• EXERCISE DESCRIPTION: In the records below, find each line holding the word "plus" and copy it.

• DATA EXCERPTS:
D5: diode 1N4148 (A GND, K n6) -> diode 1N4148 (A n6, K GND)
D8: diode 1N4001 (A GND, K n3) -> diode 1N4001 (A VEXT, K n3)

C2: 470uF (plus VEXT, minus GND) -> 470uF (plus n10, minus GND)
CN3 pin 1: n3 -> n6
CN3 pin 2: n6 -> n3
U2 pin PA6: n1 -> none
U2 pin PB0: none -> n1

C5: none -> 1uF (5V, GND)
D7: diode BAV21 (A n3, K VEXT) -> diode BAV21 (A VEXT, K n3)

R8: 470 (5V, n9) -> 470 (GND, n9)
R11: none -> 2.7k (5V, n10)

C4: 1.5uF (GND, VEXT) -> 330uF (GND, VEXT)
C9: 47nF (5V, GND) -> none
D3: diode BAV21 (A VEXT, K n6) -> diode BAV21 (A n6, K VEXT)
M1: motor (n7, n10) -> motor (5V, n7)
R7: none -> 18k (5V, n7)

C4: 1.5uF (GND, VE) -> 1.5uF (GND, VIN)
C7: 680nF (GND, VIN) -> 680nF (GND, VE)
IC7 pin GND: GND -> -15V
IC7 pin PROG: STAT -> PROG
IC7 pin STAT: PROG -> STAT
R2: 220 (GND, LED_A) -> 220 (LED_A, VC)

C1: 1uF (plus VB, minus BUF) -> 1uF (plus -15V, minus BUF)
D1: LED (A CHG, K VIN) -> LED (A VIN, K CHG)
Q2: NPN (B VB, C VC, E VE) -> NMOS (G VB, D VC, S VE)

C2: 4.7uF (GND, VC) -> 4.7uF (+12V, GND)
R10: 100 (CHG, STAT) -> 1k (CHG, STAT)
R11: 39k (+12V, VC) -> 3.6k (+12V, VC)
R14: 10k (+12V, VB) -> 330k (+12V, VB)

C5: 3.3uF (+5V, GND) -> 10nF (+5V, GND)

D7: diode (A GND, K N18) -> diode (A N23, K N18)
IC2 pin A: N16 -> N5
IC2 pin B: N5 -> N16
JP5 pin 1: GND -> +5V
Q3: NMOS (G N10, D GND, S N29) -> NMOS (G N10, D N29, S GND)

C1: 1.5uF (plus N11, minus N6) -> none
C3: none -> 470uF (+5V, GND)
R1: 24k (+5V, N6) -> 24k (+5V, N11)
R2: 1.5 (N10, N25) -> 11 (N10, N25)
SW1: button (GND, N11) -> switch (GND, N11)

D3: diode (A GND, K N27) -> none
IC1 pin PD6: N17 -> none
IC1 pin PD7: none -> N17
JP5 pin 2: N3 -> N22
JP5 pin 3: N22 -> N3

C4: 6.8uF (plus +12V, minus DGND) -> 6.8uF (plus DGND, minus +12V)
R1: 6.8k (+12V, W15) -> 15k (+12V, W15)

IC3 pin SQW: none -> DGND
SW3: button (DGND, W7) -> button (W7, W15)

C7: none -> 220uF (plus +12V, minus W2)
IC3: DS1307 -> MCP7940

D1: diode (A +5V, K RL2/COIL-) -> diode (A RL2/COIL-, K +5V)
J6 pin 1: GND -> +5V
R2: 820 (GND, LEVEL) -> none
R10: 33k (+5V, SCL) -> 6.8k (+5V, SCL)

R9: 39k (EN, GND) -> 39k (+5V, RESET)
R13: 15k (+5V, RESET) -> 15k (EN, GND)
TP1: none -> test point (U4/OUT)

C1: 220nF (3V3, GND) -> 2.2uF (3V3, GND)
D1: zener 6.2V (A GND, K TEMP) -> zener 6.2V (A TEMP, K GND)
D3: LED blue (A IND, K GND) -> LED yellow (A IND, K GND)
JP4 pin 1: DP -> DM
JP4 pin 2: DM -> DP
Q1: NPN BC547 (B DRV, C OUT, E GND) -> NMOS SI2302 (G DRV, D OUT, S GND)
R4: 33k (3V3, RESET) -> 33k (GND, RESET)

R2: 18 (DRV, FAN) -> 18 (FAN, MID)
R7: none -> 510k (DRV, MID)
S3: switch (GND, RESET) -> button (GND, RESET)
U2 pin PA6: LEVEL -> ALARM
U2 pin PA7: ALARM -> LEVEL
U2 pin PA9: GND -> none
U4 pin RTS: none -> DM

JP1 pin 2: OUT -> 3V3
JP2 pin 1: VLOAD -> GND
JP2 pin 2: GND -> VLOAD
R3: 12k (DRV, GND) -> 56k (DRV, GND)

• SOLUTION FOR THIS EXERCISE:
C2: 470uF (plus VEXT, minus GND) -> 470uF (plus n10, minus GND)
C1: 1uF (plus VB, minus BUF) -> 1uF (plus -15V, minus BUF)
C1: 1.5uF (plus N11, minus N6) -> none
C4: 6.8uF (plus +12V, minus DGND) -> 6.8uF (plus DGND, minus +12V)
C7: none -> 220uF (plus +12V, minus W2)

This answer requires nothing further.